- WHAT YOU NEED TO DO -
Below are some records. Return exactly the lines from the one with "(304, 396) = (419, 365): grey" to the one with "(655, 335) = (732, 439): brown", and nothing else.

--- PROVIDED DATA ---

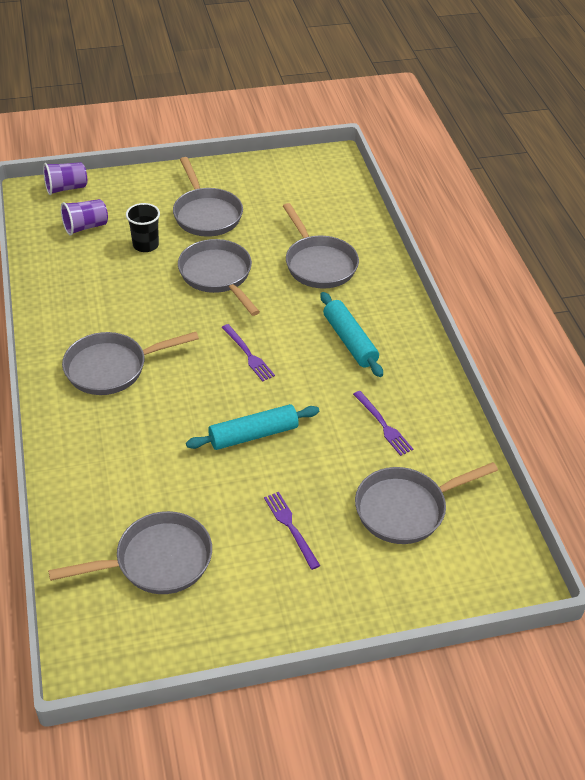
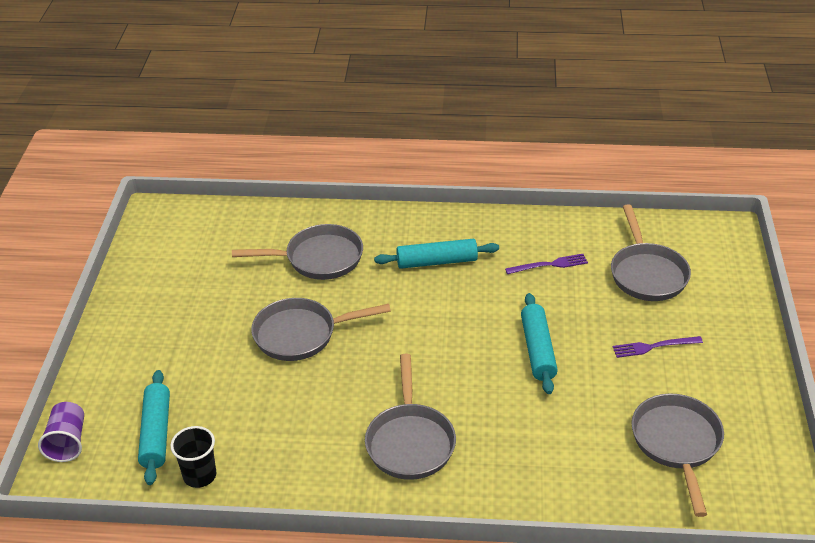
camera: 70 degrees left, 5 degrees down
(85, 227) = (156, 433): purple cup -> turquoise rolling pin
(145, 245) = (219, 384): black cup -> black cup (200, 475)
(206, 214) = (193, 325): grey pan -> none
(248, 354) = (428, 333): purple fork -> none

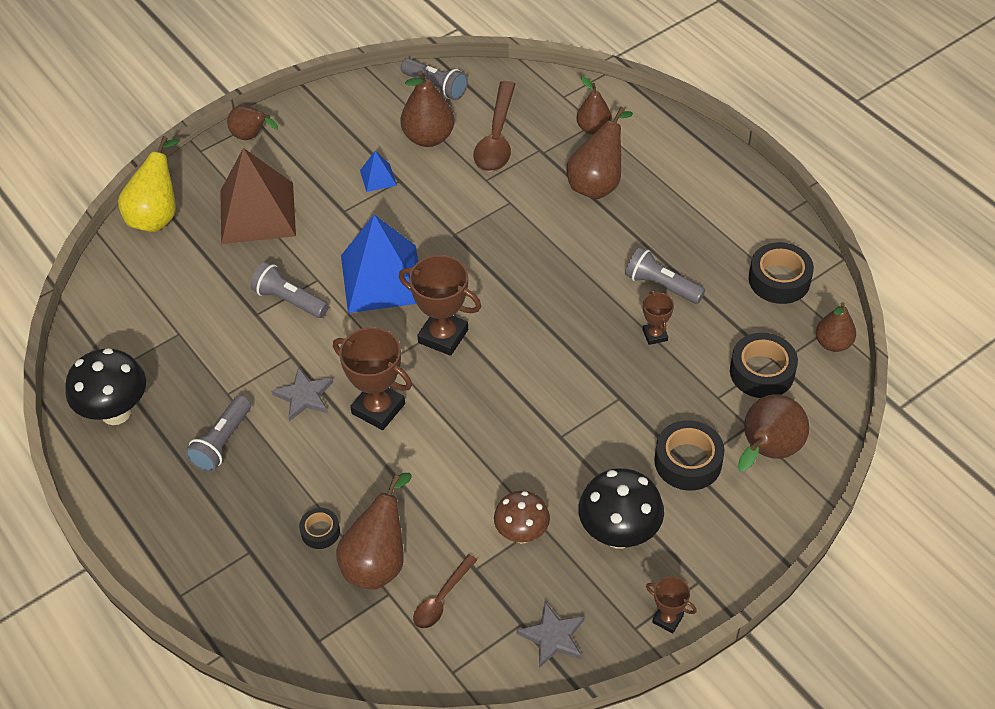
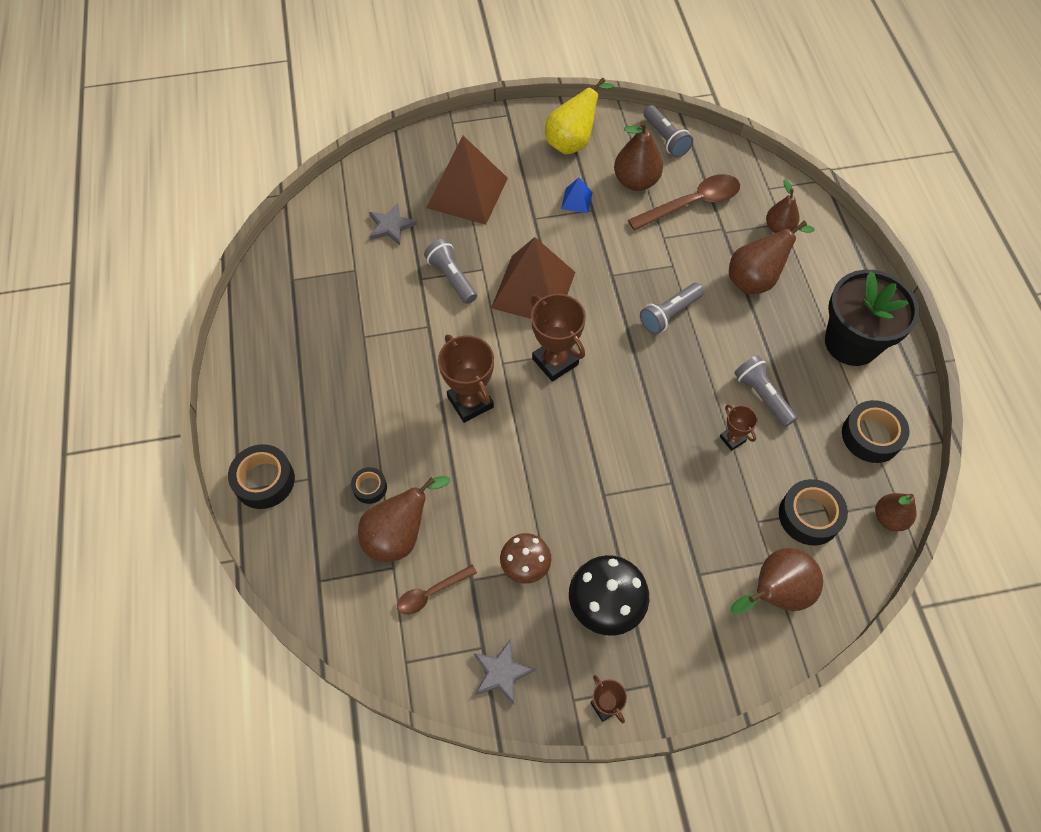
camera: 25 degrees right, 10 degrees up
(116, 412) = (275, 315): black mushroom -> none
(157, 216) = (391, 165): yellow pear -> yellow pear (572, 142)
(222, 442) = (338, 376): grey flashlight -> grey flashlight (669, 314)
(251, 136) = (497, 126): brown pear -> none
(304, 396) = (419, 365): grey star -> grey star (391, 226)
(382, 278) = (533, 290): blue pyramid -> brown pyramid
(496, 138) = (692, 204): brown spoon -> brown spoon turned 150 degrees counterclockwise
(655, 335) = (732, 439): brown trophy -> brown trophy turned 45 degrees counterclockwise
(688, 462) = (699, 569): black tape -> black tape (264, 480)
(717, 206) = (851, 343): none -> black flower pot

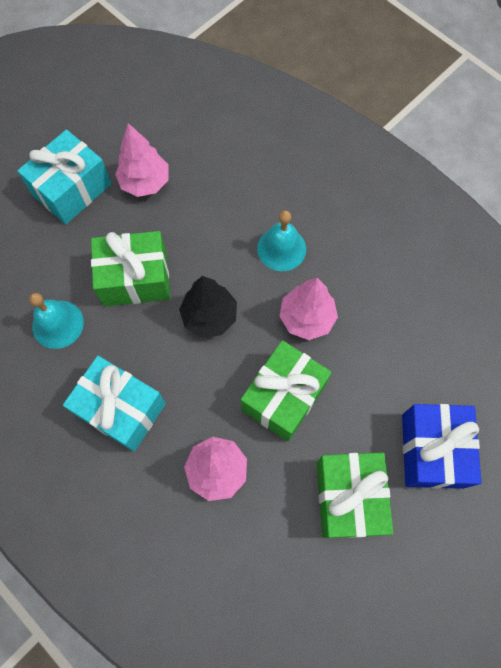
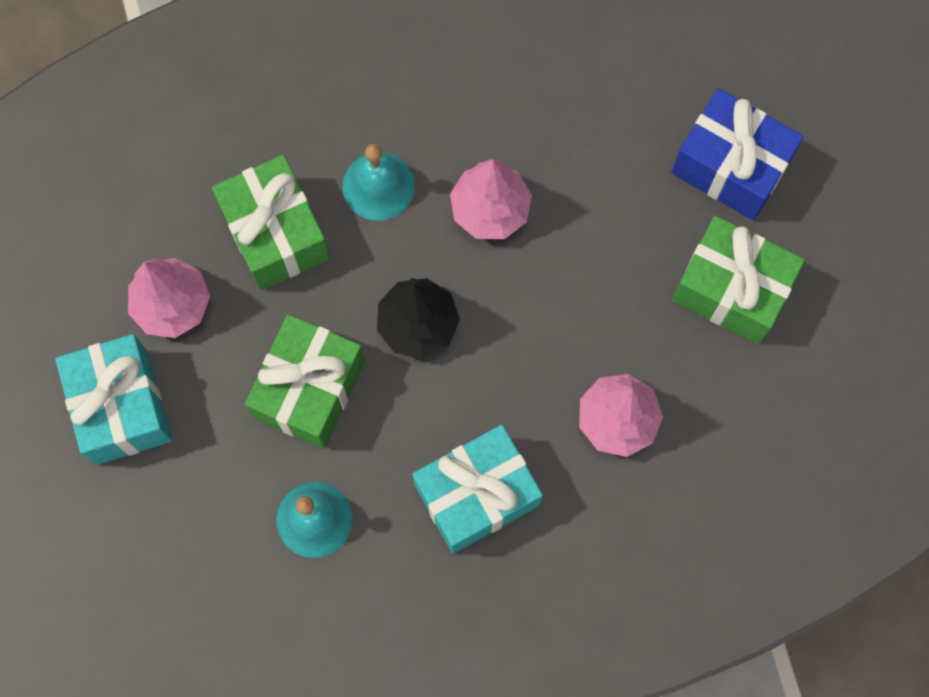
camera: 60 degrees left, 5 degrees up
(283, 397) = (573, 294): green gift -> green gift (275, 233)

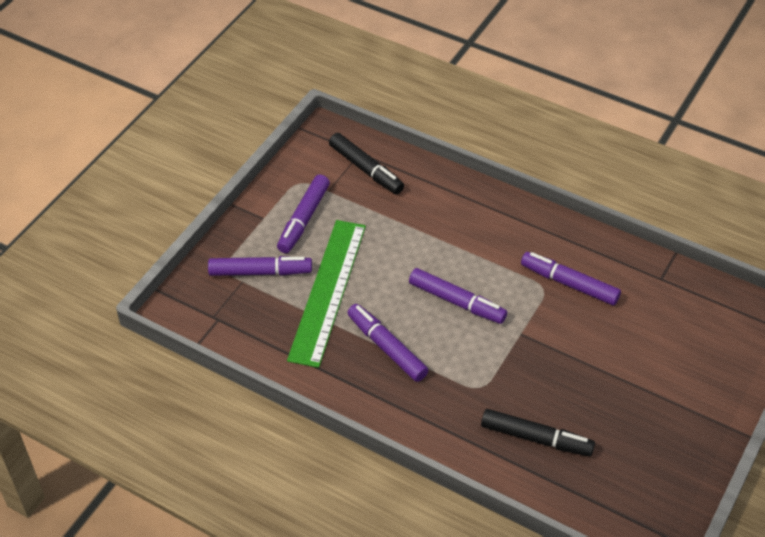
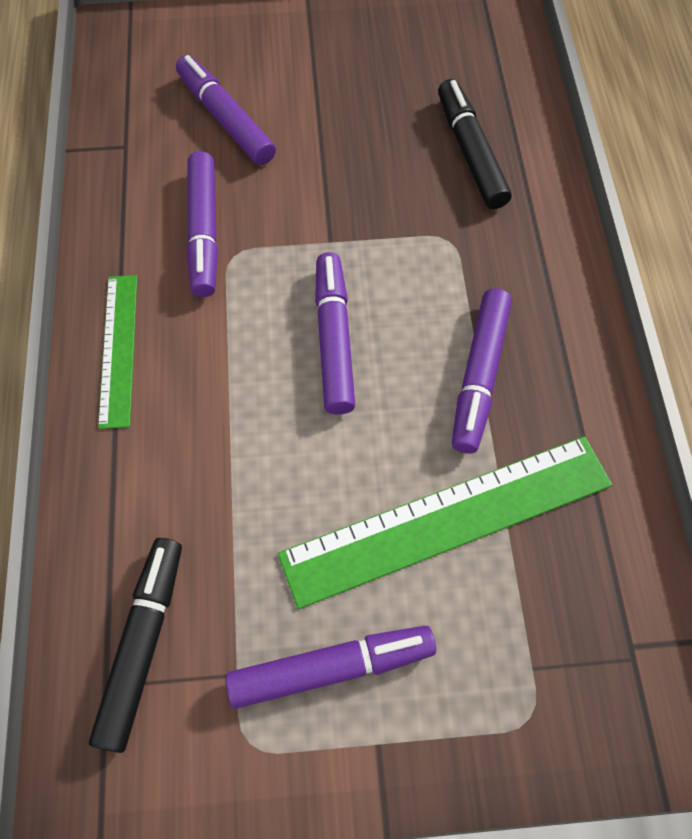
camera: 125 degrees left, 15 degrees up
(260, 272) = (493, 653): purple marker -> purple marker (226, 119)
(518, 219) = (119, 349): none -> green ruler

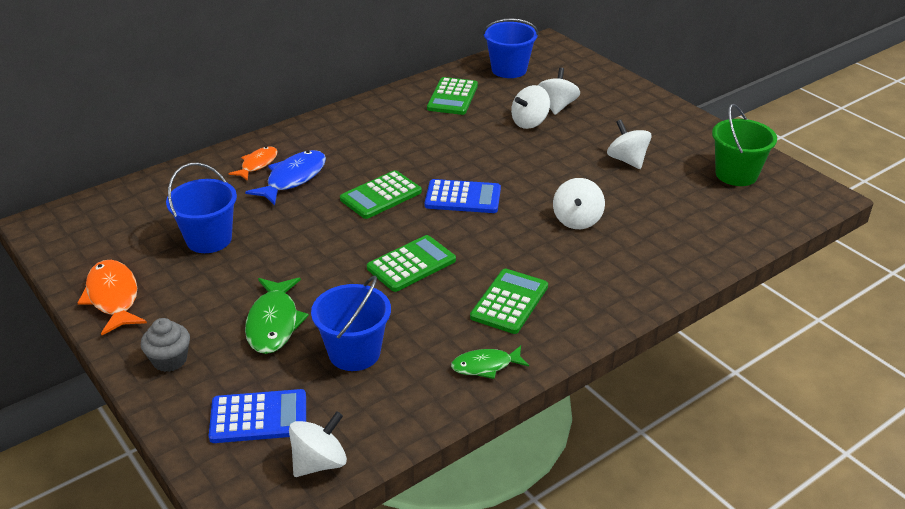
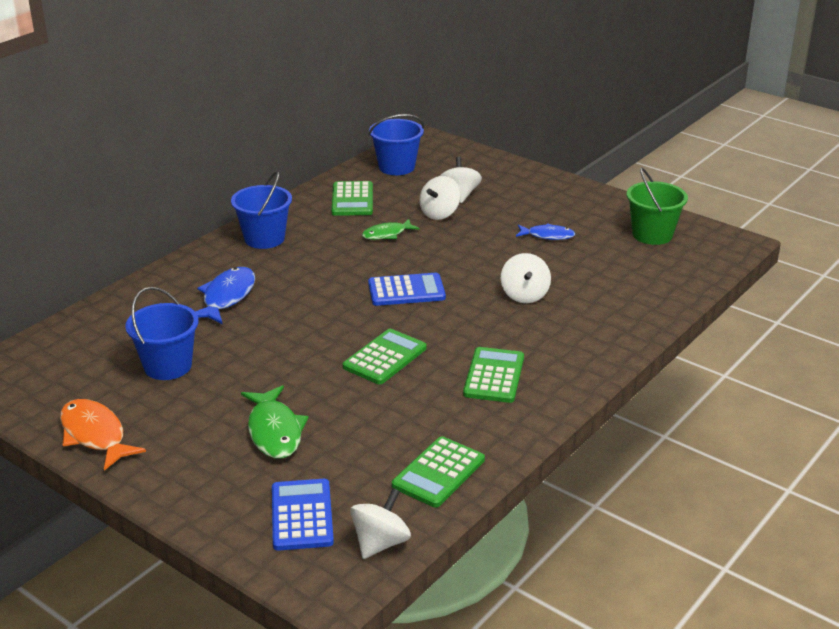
camera: 15 degrees left, 5 degrees down
(170, 360) = (185, 481): grey cupcake -> none
(257, 164) = (182, 289): orange fish -> none
(258, 417) = (301, 515): blue calculator -> blue calculator turned 75 degrees counterclockwise
(354, 353) = (367, 444): blue bucket -> blue bucket (264, 238)
(381, 196) = (324, 300): green calculator -> green calculator (438, 473)
(485, 366) = (497, 434): green fish -> green fish (387, 234)
(627, 160) = (547, 236): white spinning top -> blue fish

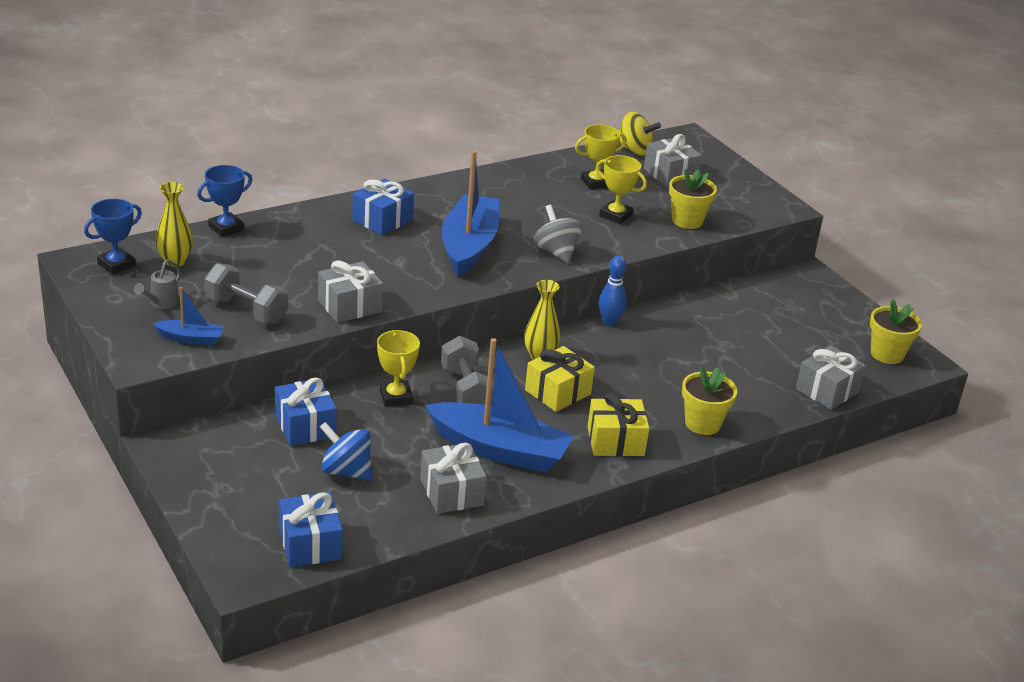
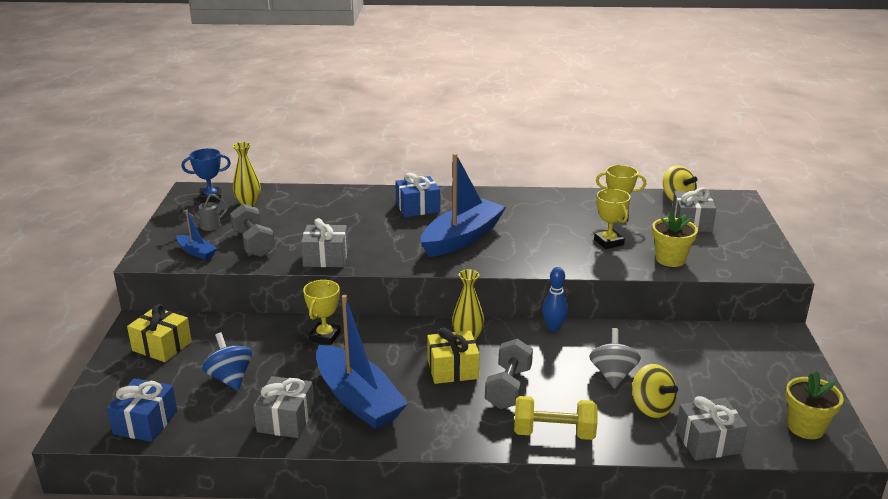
camera: 35 degrees right, 5 degrees down
(226, 228) = (305, 191): blue trophy -> none
(305, 426) = (240, 338): blue gift -> none
(466, 389) = (382, 346): grey dumbbell -> grey dumbbell (508, 388)
(556, 252) = (527, 257): grey spinning top -> grey spinning top (613, 374)
(615, 441) = (460, 423): yellow gift -> yellow gift (162, 346)
(702, 423) = (554, 433): yellow flower pot -> yellow dumbbell
(760, 374) = (651, 407): none -> yellow spinning top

---

- COMPLETED EXERCISE -
(304, 396) = (419, 365): grey star -> grey star (391, 226)
(382, 278) = (533, 290): blue pyramid -> brown pyramid
(496, 138) = (692, 204): brown spoon -> brown spoon turned 150 degrees counterclockwise
(655, 335) = (732, 439): brown trophy -> brown trophy turned 45 degrees counterclockwise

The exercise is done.